(Data for processing Opens)

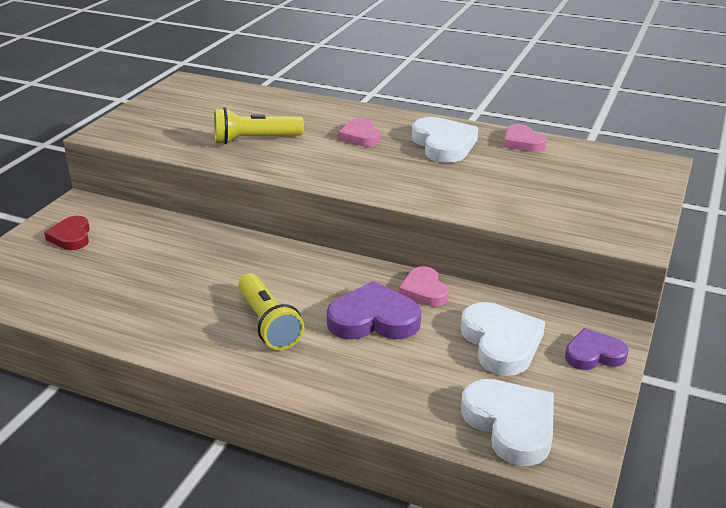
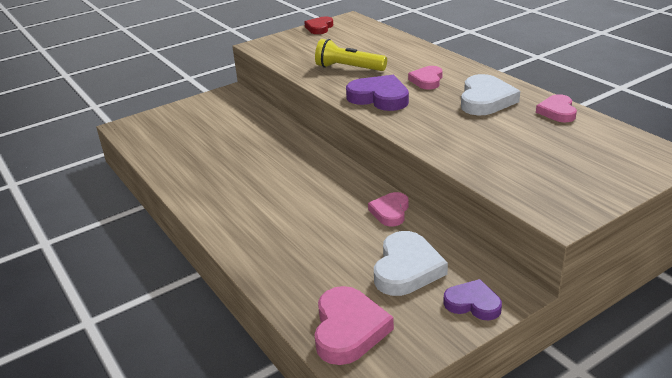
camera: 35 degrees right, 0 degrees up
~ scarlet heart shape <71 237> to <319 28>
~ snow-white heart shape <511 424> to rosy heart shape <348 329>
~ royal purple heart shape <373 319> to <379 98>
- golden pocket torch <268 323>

(Data for processing Closes)

### [The problem]
What are the lines from the one with "to <319 28>" through the end of the records above? Set them down exactly, both ends included, and nothing else.

### [Result]
~ scarlet heart shape <71 237> to <319 28>
~ snow-white heart shape <511 424> to rosy heart shape <348 329>
~ royal purple heart shape <373 319> to <379 98>
- golden pocket torch <268 323>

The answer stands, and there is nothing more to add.